• [Supplied information]

□ □ □ □

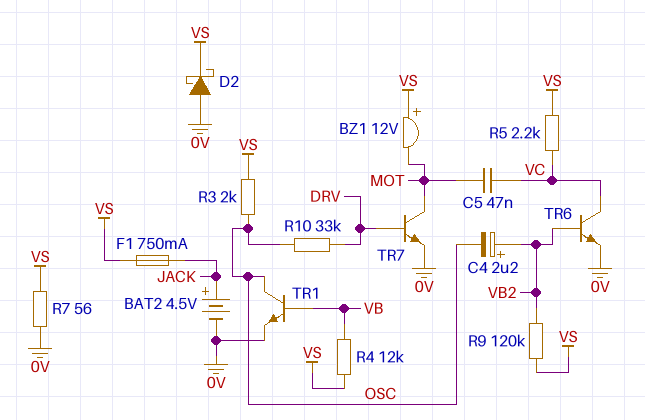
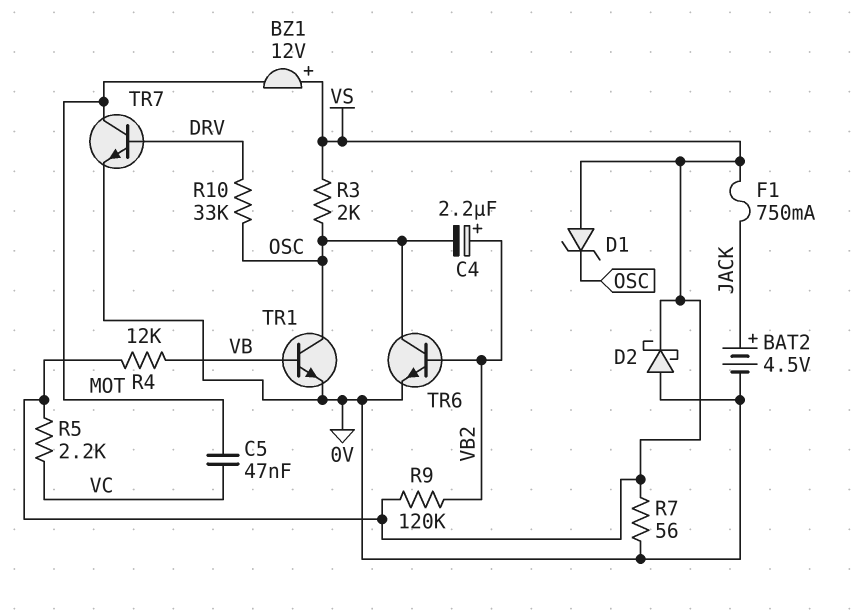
D1: none -> zener (A VS, K OSC)
TR6: NPN (B VB2, C VC, E 0V) -> NPN (B VB2, C OSC, E 0V)

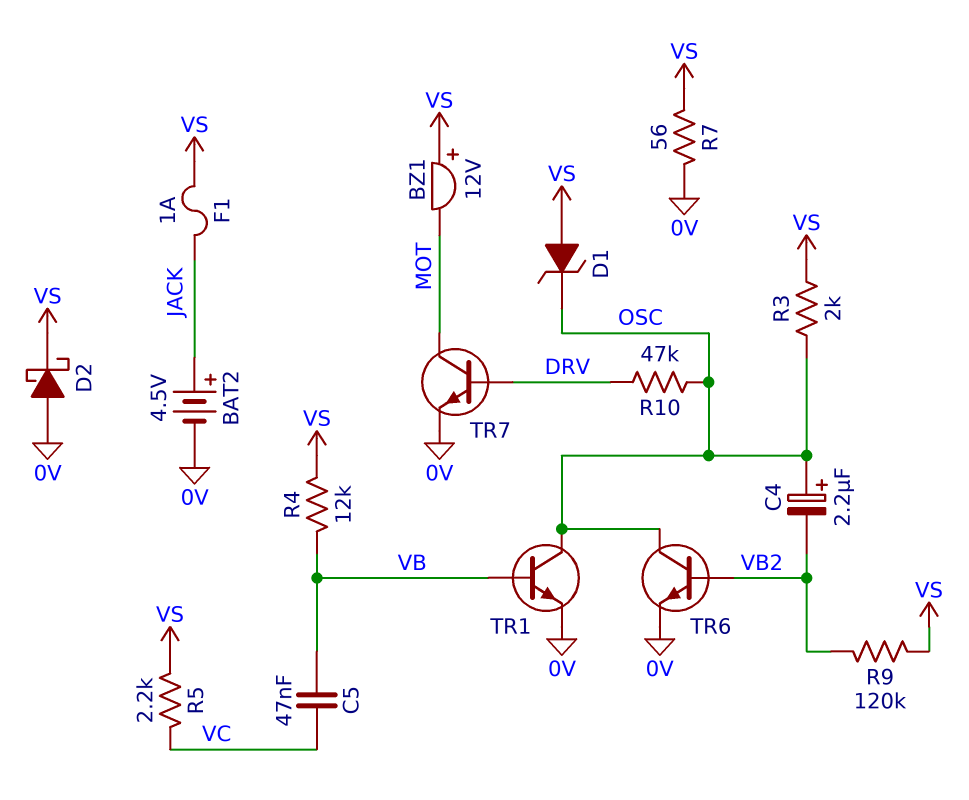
C4: 2.2uF (plus VB2, minus OSC) -> 2.2uF (plus OSC, minus VB2)
C5: 47nF (MOT, VC) -> 47nF (VB, VC)
F1: 750mA (JACK, VS) -> 1A (JACK, VS)
R10: 33k (DRV, OSC) -> 47k (DRV, OSC)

□ □ □ □

• [Task brief]
If a record holds a picture, drop the picture and reproduce everything else exactly.

• [Completed task]
D1: none -> zener (A VS, K OSC)
TR6: NPN (B VB2, C VC, E 0V) -> NPN (B VB2, C OSC, E 0V)

C4: 2.2uF (plus VB2, minus OSC) -> 2.2uF (plus OSC, minus VB2)
C5: 47nF (MOT, VC) -> 47nF (VB, VC)
F1: 750mA (JACK, VS) -> 1A (JACK, VS)
R10: 33k (DRV, OSC) -> 47k (DRV, OSC)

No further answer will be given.